--- begin ---

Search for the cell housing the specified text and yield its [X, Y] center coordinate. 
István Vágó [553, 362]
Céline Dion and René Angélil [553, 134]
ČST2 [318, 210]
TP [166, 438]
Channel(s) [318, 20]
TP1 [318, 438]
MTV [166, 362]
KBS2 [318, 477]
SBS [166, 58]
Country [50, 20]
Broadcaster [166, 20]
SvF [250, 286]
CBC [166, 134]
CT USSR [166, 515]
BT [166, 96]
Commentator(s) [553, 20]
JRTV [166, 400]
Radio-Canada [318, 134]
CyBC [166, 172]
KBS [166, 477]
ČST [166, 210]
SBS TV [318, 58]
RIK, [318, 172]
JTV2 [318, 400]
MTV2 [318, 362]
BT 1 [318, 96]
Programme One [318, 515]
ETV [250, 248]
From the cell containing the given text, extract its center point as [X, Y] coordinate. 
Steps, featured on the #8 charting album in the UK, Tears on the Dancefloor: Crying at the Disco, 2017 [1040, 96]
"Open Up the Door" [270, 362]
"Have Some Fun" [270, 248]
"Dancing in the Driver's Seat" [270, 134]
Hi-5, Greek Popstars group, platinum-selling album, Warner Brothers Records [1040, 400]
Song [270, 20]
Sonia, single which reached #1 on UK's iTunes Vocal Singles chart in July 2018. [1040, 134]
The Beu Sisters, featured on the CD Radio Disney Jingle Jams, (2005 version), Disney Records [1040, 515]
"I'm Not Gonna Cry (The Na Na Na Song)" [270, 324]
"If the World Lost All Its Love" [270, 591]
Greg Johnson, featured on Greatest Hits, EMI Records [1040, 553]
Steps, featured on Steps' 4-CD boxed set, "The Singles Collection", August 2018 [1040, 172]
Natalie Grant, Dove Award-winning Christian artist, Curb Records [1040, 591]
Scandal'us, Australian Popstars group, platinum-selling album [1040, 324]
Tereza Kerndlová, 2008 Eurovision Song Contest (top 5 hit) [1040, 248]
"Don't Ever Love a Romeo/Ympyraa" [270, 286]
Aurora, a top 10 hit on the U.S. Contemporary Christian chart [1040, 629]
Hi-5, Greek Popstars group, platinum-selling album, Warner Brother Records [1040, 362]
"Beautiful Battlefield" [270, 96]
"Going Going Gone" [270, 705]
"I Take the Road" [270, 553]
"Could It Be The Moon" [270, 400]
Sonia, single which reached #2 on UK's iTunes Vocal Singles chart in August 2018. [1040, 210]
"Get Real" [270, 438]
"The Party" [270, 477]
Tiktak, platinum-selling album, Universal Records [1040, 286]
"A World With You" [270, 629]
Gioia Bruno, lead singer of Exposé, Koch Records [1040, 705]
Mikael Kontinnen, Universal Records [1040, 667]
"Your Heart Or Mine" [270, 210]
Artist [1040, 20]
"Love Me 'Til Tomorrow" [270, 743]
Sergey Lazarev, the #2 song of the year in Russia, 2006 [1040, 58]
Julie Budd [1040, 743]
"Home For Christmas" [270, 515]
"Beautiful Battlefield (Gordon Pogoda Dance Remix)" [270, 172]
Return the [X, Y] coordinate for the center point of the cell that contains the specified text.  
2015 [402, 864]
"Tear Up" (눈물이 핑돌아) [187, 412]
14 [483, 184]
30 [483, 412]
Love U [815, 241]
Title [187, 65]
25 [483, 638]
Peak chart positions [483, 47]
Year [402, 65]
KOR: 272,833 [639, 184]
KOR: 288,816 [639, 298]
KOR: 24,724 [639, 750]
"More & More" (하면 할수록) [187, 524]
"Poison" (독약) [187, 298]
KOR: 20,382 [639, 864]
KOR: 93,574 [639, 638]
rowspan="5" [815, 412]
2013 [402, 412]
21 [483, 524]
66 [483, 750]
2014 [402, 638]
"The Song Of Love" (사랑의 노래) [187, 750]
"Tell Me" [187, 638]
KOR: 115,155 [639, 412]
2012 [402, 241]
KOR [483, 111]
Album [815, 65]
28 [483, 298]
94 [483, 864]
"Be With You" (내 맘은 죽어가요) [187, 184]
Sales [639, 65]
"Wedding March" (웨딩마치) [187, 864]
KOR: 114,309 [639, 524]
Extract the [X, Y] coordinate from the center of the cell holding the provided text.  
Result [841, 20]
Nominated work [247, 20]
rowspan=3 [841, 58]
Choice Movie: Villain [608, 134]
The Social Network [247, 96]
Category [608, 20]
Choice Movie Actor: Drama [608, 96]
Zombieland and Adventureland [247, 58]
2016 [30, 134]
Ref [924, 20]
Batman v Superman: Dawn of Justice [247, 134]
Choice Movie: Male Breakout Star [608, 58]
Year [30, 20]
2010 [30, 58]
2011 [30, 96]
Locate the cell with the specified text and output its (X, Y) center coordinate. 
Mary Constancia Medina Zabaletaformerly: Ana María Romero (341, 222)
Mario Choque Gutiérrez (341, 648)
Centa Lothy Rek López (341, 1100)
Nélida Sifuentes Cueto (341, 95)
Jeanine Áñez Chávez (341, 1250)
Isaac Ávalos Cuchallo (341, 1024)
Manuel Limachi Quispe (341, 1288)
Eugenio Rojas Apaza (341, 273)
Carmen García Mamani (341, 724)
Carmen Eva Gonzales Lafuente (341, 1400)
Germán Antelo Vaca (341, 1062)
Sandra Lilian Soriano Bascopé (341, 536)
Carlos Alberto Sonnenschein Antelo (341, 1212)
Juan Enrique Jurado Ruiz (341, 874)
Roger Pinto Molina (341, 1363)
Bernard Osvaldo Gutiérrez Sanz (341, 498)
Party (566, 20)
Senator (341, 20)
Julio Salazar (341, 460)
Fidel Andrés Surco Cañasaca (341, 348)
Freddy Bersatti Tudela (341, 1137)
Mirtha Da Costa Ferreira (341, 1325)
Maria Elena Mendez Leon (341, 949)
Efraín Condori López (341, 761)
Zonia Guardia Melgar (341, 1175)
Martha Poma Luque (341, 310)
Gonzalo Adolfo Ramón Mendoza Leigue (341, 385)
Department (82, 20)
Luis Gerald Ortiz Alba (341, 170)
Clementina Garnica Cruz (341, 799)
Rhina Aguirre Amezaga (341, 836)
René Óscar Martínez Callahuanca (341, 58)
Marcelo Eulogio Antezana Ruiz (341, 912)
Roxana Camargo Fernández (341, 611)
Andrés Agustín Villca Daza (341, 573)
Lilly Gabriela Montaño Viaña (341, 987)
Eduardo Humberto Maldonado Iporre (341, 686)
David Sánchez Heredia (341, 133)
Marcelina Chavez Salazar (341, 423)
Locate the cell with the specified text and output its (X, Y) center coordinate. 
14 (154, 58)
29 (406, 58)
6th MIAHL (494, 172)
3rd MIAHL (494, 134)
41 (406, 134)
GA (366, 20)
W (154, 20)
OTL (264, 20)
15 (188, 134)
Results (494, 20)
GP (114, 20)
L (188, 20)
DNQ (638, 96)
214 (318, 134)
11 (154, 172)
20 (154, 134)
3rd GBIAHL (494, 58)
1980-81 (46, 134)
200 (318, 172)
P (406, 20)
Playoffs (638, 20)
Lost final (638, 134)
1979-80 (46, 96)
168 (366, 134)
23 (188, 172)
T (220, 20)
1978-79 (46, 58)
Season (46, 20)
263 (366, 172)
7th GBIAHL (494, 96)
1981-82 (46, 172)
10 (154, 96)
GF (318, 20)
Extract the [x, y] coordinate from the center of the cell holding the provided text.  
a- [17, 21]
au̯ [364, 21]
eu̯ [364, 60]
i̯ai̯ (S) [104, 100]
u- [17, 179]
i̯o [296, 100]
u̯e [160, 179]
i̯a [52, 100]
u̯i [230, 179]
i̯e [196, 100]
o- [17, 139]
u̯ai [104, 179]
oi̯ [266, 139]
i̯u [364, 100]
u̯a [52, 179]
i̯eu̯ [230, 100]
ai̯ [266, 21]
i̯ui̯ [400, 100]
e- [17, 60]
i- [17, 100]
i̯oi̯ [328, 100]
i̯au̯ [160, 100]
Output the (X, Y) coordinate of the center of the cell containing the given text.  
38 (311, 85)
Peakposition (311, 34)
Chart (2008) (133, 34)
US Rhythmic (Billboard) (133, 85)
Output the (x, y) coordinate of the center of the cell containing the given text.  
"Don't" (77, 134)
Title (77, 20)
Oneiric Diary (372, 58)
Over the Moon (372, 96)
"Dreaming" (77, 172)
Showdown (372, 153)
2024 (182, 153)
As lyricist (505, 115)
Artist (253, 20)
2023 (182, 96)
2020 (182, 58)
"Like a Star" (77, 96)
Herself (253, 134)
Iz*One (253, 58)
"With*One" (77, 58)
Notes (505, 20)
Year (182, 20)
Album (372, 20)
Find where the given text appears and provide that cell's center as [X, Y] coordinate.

--- end ---

> **Goal of the exercise**: Please copy out the part of the material that opens with its very first line and closes with the line containing "in the Driver's", both ends included, keeping every character unchanged.

> **Response to this task**:
Search for the cell housing the specified text and yield its [X, Y] center coordinate. 
István Vágó [553, 362]
Céline Dion and René Angélil [553, 134]
ČST2 [318, 210]
TP [166, 438]
Channel(s) [318, 20]
TP1 [318, 438]
MTV [166, 362]
KBS2 [318, 477]
SBS [166, 58]
Country [50, 20]
Broadcaster [166, 20]
SvF [250, 286]
CBC [166, 134]
CT USSR [166, 515]
BT [166, 96]
Commentator(s) [553, 20]
JRTV [166, 400]
Radio-Canada [318, 134]
CyBC [166, 172]
KBS [166, 477]
ČST [166, 210]
SBS TV [318, 58]
RIK, [318, 172]
JTV2 [318, 400]
MTV2 [318, 362]
BT 1 [318, 96]
Programme One [318, 515]
ETV [250, 248]
From the cell containing the given text, extract its center point as [X, Y] coordinate. 
Steps, featured on the #8 charting album in the UK, Tears on the Dancefloor: Crying at the Disco, 2017 [1040, 96]
"Open Up the Door" [270, 362]
"Have Some Fun" [270, 248]
"Dancing in the Driver's Seat" [270, 134]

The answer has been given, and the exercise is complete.